WHAT YOU HAVE TO DO: Here are some records. Copy each one exactly.

Collected data
---+---
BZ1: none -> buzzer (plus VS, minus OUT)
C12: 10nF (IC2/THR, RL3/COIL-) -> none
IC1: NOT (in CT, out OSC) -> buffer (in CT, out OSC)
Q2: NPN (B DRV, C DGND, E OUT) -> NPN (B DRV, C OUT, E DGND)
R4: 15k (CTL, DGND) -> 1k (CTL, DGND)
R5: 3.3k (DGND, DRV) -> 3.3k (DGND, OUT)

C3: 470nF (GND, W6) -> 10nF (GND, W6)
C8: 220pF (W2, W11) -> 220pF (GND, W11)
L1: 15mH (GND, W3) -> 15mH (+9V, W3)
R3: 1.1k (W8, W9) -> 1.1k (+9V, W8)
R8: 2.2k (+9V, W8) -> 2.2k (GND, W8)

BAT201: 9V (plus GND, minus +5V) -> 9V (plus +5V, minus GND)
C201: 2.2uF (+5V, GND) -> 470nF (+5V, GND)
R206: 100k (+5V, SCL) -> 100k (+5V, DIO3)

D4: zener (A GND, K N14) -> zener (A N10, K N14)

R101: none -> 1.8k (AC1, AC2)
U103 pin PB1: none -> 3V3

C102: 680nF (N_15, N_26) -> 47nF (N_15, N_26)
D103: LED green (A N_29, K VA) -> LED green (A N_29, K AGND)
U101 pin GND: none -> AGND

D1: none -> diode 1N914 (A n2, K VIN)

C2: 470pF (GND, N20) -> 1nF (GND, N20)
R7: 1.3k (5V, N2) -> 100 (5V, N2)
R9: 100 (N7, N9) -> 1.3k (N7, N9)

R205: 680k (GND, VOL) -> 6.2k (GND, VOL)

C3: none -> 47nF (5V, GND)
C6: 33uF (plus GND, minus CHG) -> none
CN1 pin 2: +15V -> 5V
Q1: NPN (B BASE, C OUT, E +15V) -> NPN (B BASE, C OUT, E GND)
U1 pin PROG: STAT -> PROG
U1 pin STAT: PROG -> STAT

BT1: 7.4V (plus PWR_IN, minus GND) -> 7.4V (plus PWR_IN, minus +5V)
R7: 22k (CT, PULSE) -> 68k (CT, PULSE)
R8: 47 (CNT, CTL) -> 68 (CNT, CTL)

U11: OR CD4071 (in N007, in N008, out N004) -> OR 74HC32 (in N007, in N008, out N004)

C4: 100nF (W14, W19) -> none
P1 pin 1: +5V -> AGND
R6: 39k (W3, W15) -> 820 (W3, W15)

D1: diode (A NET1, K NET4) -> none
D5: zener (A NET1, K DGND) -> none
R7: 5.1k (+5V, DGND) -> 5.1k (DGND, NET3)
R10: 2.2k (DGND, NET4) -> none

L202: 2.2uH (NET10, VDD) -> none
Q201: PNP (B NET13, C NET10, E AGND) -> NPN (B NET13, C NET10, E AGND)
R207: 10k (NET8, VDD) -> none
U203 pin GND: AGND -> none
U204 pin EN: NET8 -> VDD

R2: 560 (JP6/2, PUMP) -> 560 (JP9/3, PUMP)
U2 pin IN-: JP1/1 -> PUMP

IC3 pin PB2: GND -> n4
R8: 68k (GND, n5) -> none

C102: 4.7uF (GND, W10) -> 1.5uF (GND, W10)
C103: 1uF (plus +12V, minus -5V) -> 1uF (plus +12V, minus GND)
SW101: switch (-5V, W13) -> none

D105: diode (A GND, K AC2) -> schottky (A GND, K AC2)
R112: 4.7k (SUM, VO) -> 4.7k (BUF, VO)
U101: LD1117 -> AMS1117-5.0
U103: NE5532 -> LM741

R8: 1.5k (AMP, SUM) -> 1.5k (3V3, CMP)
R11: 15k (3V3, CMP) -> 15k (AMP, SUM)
---+---
RESPONSE:
BZ1: none -> buzzer (plus VS, minus OUT)
C12: 10nF (IC2/THR, RL3/COIL-) -> none
IC1: NOT (in CT, out OSC) -> buffer (in CT, out OSC)
Q2: NPN (B DRV, C DGND, E OUT) -> NPN (B DRV, C OUT, E DGND)
R4: 15k (CTL, DGND) -> 1k (CTL, DGND)
R5: 3.3k (DGND, DRV) -> 3.3k (DGND, OUT)

C3: 470nF (GND, W6) -> 10nF (GND, W6)
C8: 220pF (W2, W11) -> 220pF (GND, W11)
L1: 15mH (GND, W3) -> 15mH (+9V, W3)
R3: 1.1k (W8, W9) -> 1.1k (+9V, W8)
R8: 2.2k (+9V, W8) -> 2.2k (GND, W8)

BAT201: 9V (plus GND, minus +5V) -> 9V (plus +5V, minus GND)
C201: 2.2uF (+5V, GND) -> 470nF (+5V, GND)
R206: 100k (+5V, SCL) -> 100k (+5V, DIO3)

D4: zener (A GND, K N14) -> zener (A N10, K N14)

R101: none -> 1.8k (AC1, AC2)
U103 pin PB1: none -> 3V3

C102: 680nF (N_15, N_26) -> 47nF (N_15, N_26)
D103: LED green (A N_29, K VA) -> LED green (A N_29, K AGND)
U101 pin GND: none -> AGND

D1: none -> diode 1N914 (A n2, K VIN)

C2: 470pF (GND, N20) -> 1nF (GND, N20)
R7: 1.3k (5V, N2) -> 100 (5V, N2)
R9: 100 (N7, N9) -> 1.3k (N7, N9)

R205: 680k (GND, VOL) -> 6.2k (GND, VOL)

C3: none -> 47nF (5V, GND)
C6: 33uF (plus GND, minus CHG) -> none
CN1 pin 2: +15V -> 5V
Q1: NPN (B BASE, C OUT, E +15V) -> NPN (B BASE, C OUT, E GND)
U1 pin PROG: STAT -> PROG
U1 pin STAT: PROG -> STAT

BT1: 7.4V (plus PWR_IN, minus GND) -> 7.4V (plus PWR_IN, minus +5V)
R7: 22k (CT, PULSE) -> 68k (CT, PULSE)
R8: 47 (CNT, CTL) -> 68 (CNT, CTL)

U11: OR CD4071 (in N007, in N008, out N004) -> OR 74HC32 (in N007, in N008, out N004)

C4: 100nF (W14, W19) -> none
P1 pin 1: +5V -> AGND
R6: 39k (W3, W15) -> 820 (W3, W15)

D1: diode (A NET1, K NET4) -> none
D5: zener (A NET1, K DGND) -> none
R7: 5.1k (+5V, DGND) -> 5.1k (DGND, NET3)
R10: 2.2k (DGND, NET4) -> none

L202: 2.2uH (NET10, VDD) -> none
Q201: PNP (B NET13, C NET10, E AGND) -> NPN (B NET13, C NET10, E AGND)
R207: 10k (NET8, VDD) -> none
U203 pin GND: AGND -> none
U204 pin EN: NET8 -> VDD

R2: 560 (JP6/2, PUMP) -> 560 (JP9/3, PUMP)
U2 pin IN-: JP1/1 -> PUMP

IC3 pin PB2: GND -> n4
R8: 68k (GND, n5) -> none

C102: 4.7uF (GND, W10) -> 1.5uF (GND, W10)
C103: 1uF (plus +12V, minus -5V) -> 1uF (plus +12V, minus GND)
SW101: switch (-5V, W13) -> none

D105: diode (A GND, K AC2) -> schottky (A GND, K AC2)
R112: 4.7k (SUM, VO) -> 4.7k (BUF, VO)
U101: LD1117 -> AMS1117-5.0
U103: NE5532 -> LM741

R8: 1.5k (AMP, SUM) -> 1.5k (3V3, CMP)
R11: 15k (3V3, CMP) -> 15k (AMP, SUM)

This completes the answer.